Material supplied below:
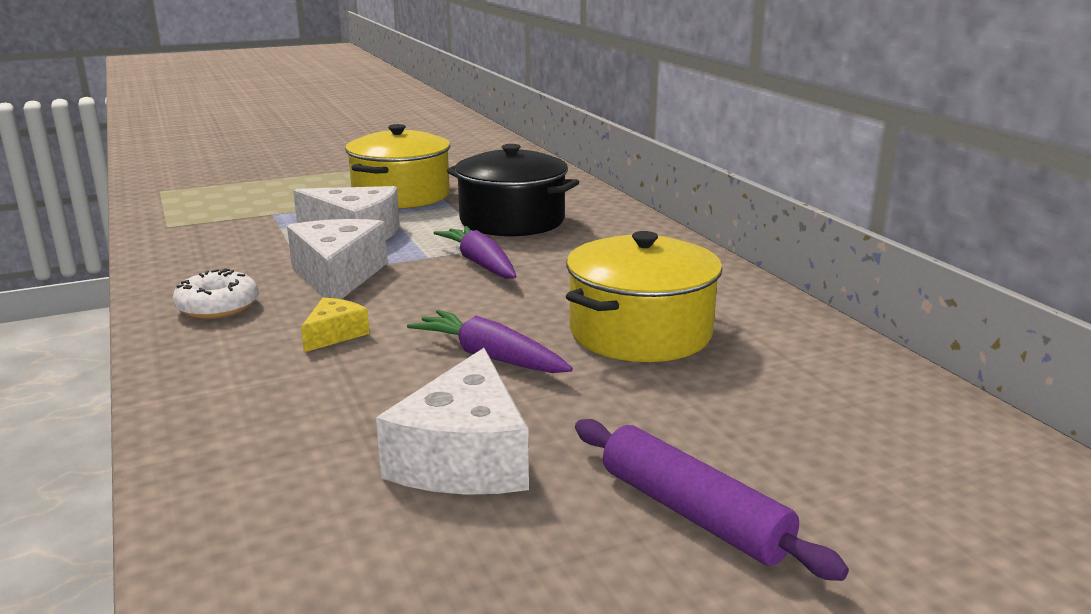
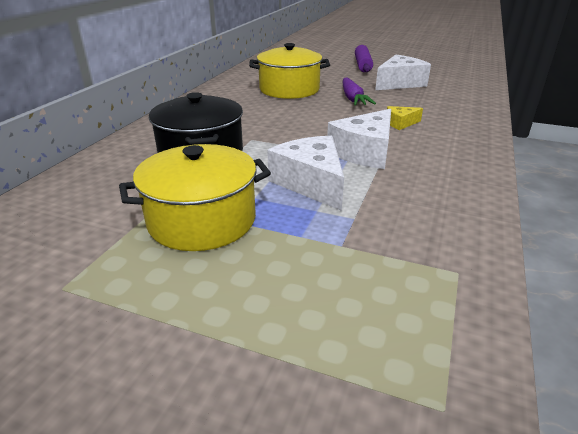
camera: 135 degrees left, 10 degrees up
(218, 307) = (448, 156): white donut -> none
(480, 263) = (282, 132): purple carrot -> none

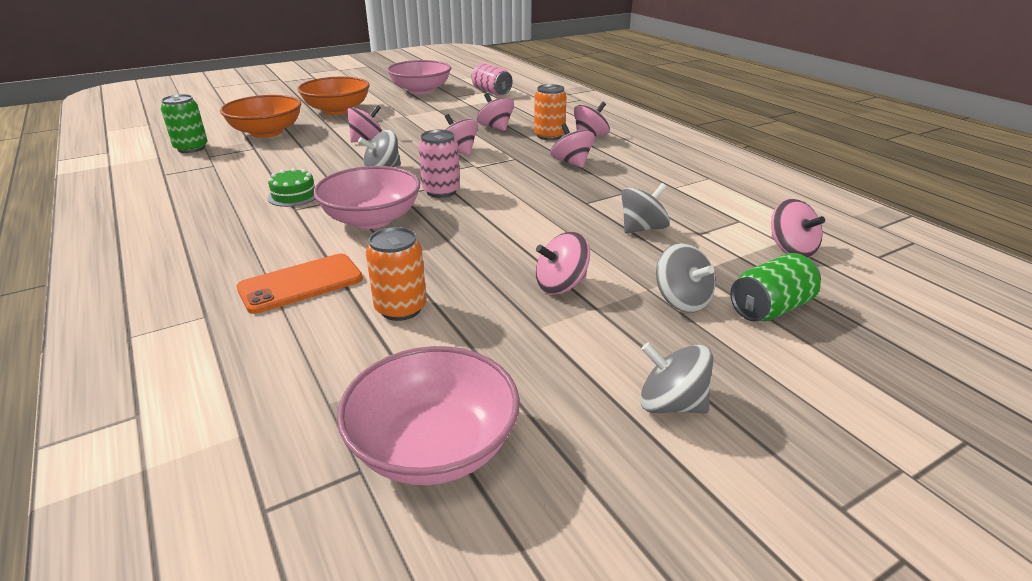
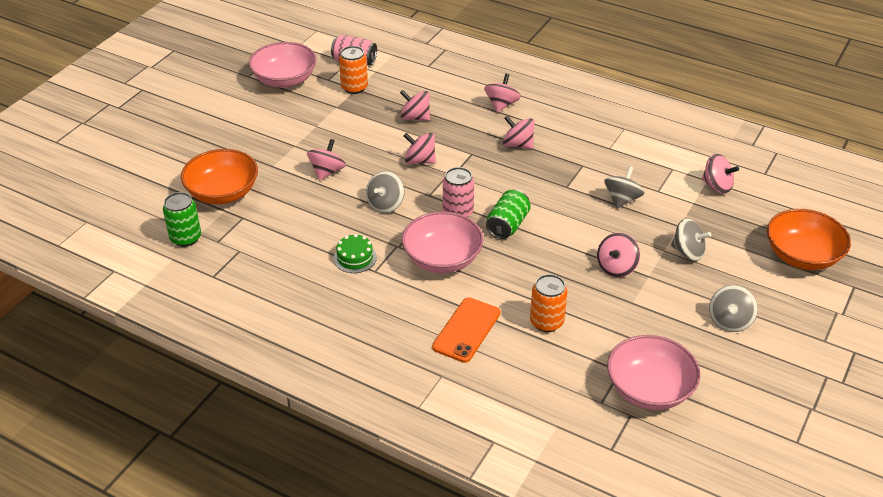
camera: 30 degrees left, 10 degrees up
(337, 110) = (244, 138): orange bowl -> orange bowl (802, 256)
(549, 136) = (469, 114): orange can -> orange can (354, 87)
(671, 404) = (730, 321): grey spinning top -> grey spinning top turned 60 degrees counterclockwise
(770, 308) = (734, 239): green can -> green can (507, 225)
End of Material supplied.
• _What to produce_:
Every line of the data is to be transcribed exactly, and no picture is to be included.

• _Task response_:
camera: 135 degrees left, 10 degrees up
(218, 307) = (448, 156): white donut -> none
(480, 263) = (282, 132): purple carrot -> none

camera: 30 degrees left, 10 degrees up
(337, 110) = (244, 138): orange bowl -> orange bowl (802, 256)
(549, 136) = (469, 114): orange can -> orange can (354, 87)
(671, 404) = (730, 321): grey spinning top -> grey spinning top turned 60 degrees counterclockwise
(770, 308) = (734, 239): green can -> green can (507, 225)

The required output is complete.